--- Work instructions ---
What is needed is an exact copy of the lines from the one containing "Wrap output in" to the one containing "Segment: 'carcinoma'. (SVG masks)", both lines included, and no other lines.

--- Input for this task ---
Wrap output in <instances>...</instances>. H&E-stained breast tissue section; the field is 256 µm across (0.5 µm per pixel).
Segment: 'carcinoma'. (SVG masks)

* * *

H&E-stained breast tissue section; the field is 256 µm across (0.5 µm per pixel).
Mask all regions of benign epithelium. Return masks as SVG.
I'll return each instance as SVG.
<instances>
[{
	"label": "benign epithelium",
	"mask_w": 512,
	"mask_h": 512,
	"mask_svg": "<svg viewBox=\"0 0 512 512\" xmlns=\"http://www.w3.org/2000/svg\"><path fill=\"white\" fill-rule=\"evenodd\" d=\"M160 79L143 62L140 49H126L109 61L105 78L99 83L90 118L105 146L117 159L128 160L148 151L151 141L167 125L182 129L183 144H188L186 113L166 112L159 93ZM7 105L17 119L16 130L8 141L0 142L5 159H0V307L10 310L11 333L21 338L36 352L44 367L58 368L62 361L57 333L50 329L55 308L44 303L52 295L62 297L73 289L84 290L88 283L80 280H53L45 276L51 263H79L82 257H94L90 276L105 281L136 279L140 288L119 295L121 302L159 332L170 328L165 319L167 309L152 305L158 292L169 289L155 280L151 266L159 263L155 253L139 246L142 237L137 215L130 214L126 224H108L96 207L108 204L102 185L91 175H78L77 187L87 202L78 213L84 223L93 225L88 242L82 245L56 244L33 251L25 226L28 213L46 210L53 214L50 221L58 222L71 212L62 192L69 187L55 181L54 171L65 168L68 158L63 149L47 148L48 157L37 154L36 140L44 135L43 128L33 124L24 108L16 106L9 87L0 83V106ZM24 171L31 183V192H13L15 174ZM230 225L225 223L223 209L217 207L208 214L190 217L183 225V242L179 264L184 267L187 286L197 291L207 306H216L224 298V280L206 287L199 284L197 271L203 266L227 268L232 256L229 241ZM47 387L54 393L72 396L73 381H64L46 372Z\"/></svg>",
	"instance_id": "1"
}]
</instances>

--- Output below ---
Wrap output in <instances>...</instances>. H&E-stained breast tissue section; the field is 256 µm across (0.5 µm per pixel).
Segment: 'carcinoma'. (SVG masks)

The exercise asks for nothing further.